The problem —
Reproduce every text line from all the entries below character for character, leaving the pictures out of your answer.

Input data —
◆ ◆ ◆

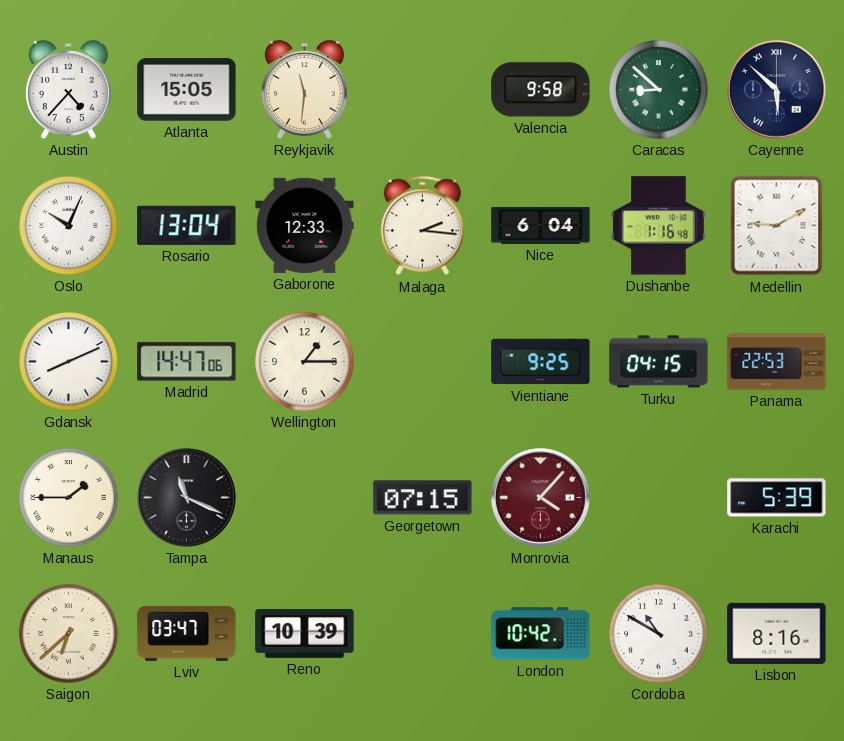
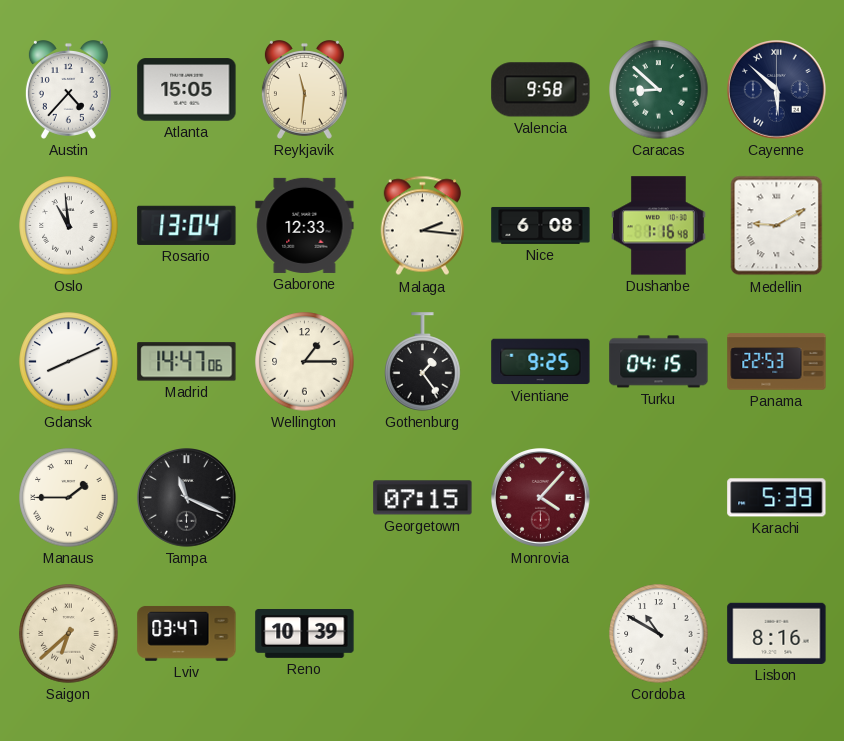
Oslo: 10:04 -> 10:59
Nice: 6:04 -> 6:08
Gothenburg: none -> 1:24
London: 10:42 -> none
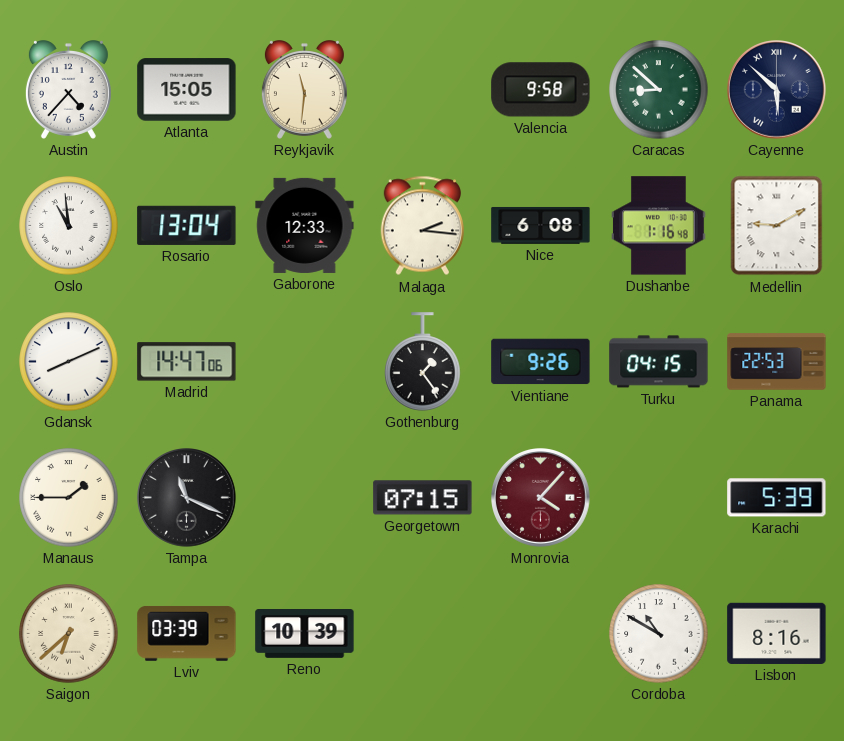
Wellington: 1:15 -> none
Vientiane: 9:25 -> 9:26
Lviv: 03:47 -> 03:39
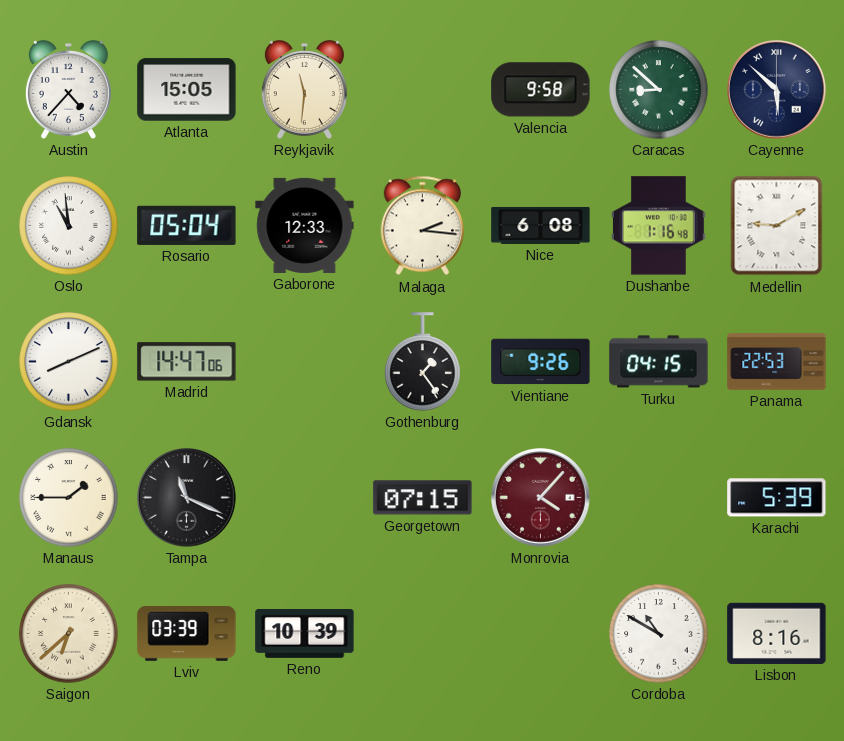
Rosario: 13:04 -> 05:04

◆ ◆ ◆

Result —
Oslo: 10:04 -> 10:59
Nice: 6:04 -> 6:08
Gothenburg: none -> 1:24
London: 10:42 -> none
Wellington: 1:15 -> none
Vientiane: 9:25 -> 9:26
Lviv: 03:47 -> 03:39
Rosario: 13:04 -> 05:04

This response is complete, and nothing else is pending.